## BRIEF
Would you please output, word for word, the span of the listing below that opens on the line containing "cyan round brick A1 level 3" and closes on the line containing "orange brick D7"? Include both ends and nothing more.

## SUPPLIED DATA
Start of Block
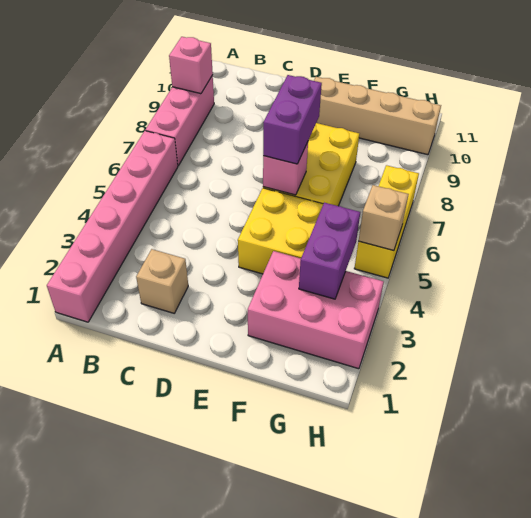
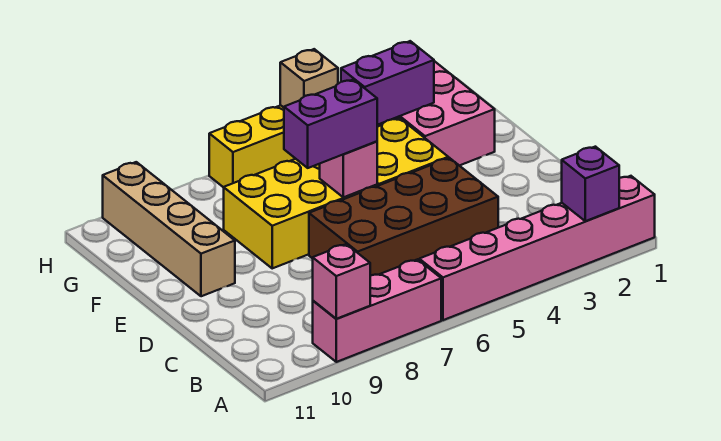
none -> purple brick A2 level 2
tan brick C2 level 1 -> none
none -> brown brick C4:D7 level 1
End of Block
Start of Block
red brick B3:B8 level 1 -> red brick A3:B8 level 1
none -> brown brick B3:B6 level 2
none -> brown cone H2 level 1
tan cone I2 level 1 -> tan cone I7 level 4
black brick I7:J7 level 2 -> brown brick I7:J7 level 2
End of Block
Start of Block
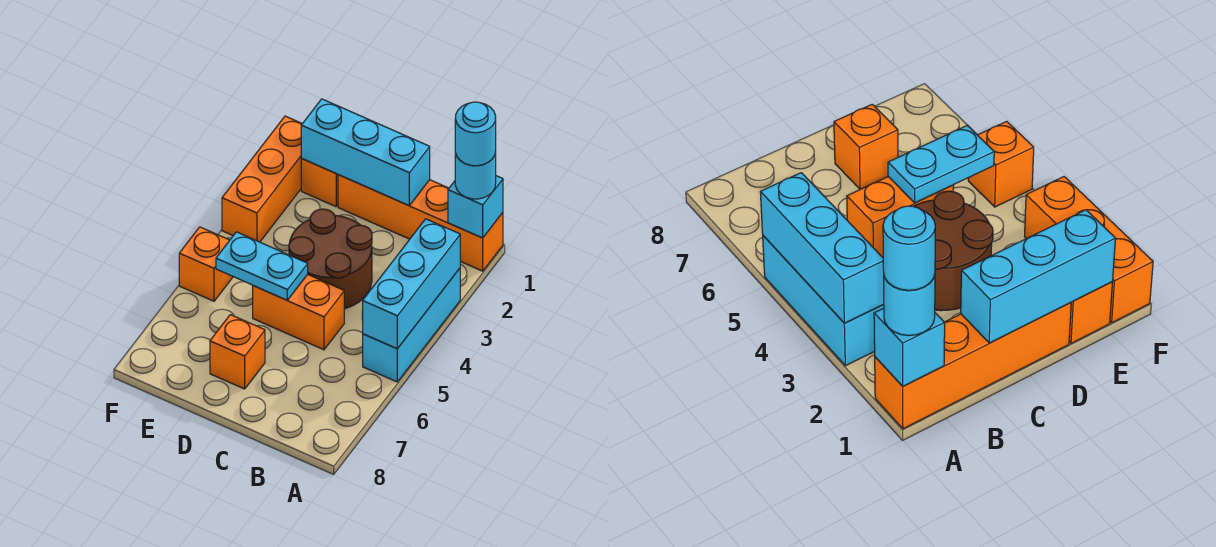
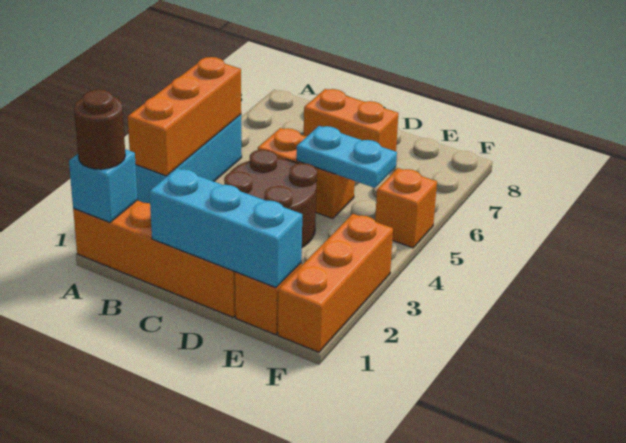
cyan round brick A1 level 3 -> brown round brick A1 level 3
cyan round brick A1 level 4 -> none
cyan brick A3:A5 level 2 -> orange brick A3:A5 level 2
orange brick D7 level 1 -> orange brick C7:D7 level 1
End of Block
## OUTPUT OF THE EXERCISE
cyan round brick A1 level 3 -> brown round brick A1 level 3
cyan round brick A1 level 4 -> none
cyan brick A3:A5 level 2 -> orange brick A3:A5 level 2
orange brick D7 level 1 -> orange brick C7:D7 level 1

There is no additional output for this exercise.